--- Your instructions ---
Beginning at the line that contains "building: [44,440,98,495] -> none", output each line exactly through the end of the records, and drop any pictures.

☆ ☆ ☆

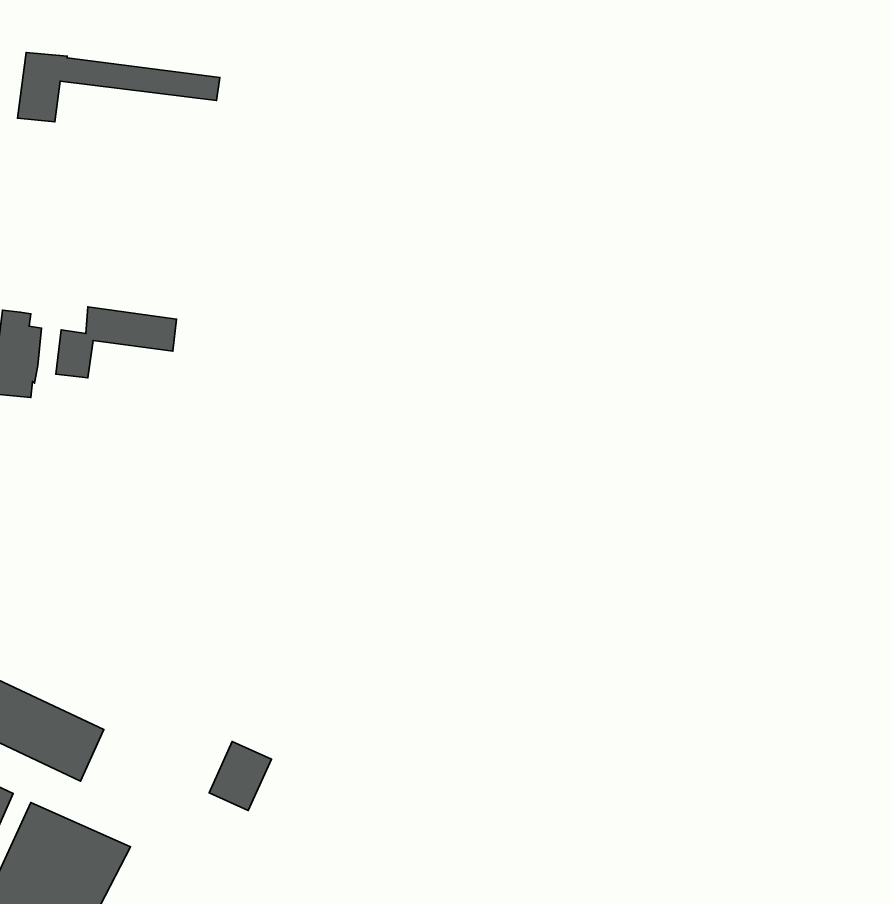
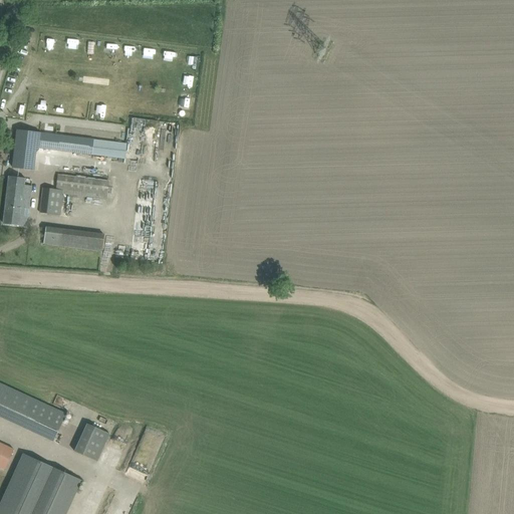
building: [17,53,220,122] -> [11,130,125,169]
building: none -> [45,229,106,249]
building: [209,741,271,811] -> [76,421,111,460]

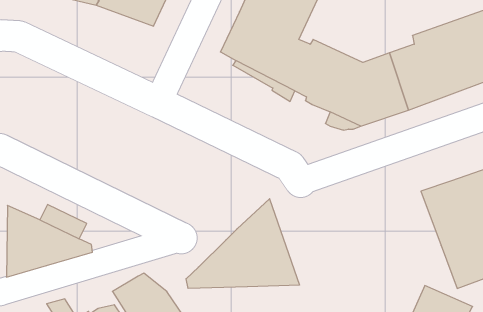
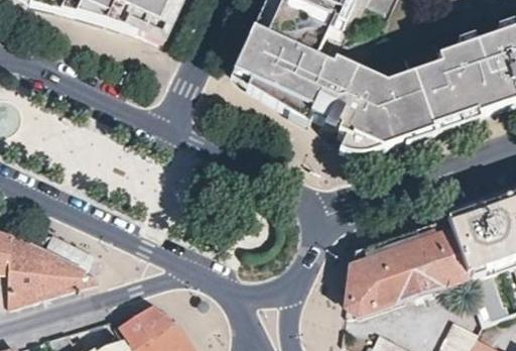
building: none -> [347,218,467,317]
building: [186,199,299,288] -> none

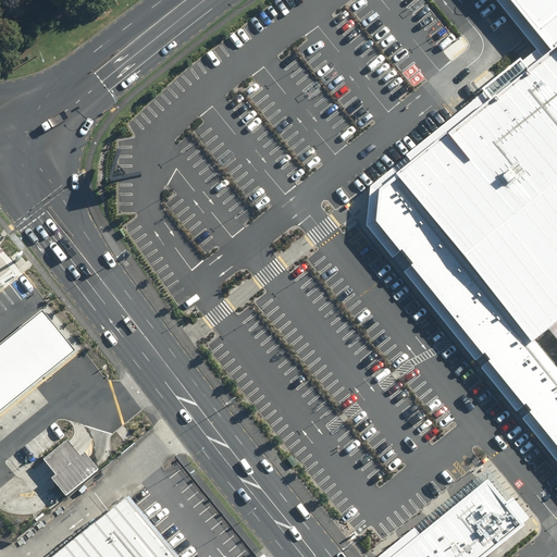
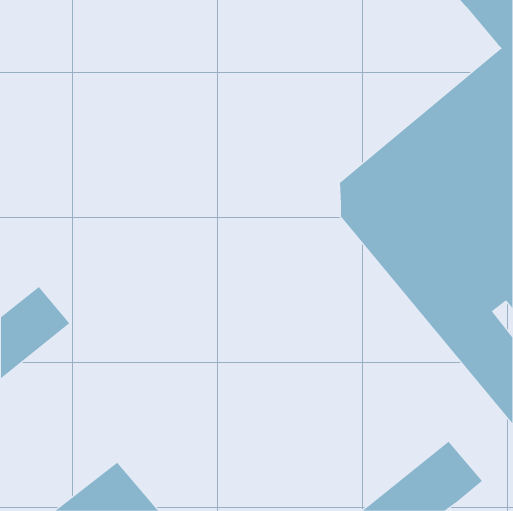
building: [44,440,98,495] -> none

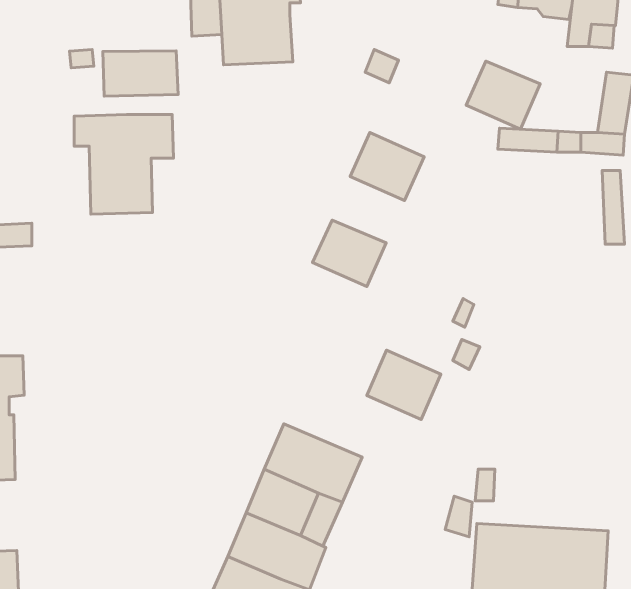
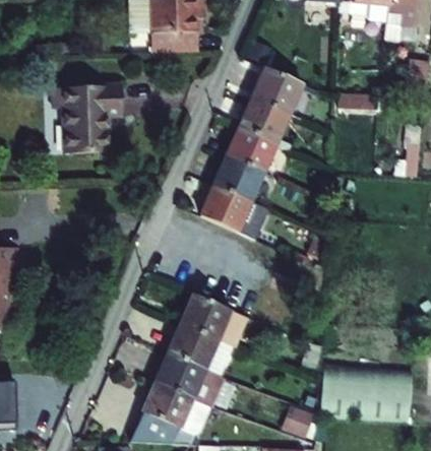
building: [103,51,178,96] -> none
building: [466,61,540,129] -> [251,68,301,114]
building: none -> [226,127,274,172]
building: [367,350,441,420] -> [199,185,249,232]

☆ ☆ ☆

--- Task output ---
building: [44,440,98,495] -> none

building: [103,51,178,96] -> none
building: [466,61,540,129] -> [251,68,301,114]
building: none -> [226,127,274,172]
building: [367,350,441,420] -> [199,185,249,232]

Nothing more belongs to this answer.